=== The problem ===
Retype, word for word, only the lines from the one with "(920, 435) = (469, 637): none" through the last line of the data below.
==*==
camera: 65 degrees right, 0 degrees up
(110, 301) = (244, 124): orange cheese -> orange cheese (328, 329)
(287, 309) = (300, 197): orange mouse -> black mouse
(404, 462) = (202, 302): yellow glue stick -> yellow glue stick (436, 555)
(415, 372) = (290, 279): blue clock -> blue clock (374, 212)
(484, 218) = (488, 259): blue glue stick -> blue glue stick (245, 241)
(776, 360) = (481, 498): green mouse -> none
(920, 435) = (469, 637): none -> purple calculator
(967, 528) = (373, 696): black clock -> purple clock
==*==
=== Final answer ===
(920, 435) = (469, 637): none -> purple calculator
(967, 528) = (373, 696): black clock -> purple clock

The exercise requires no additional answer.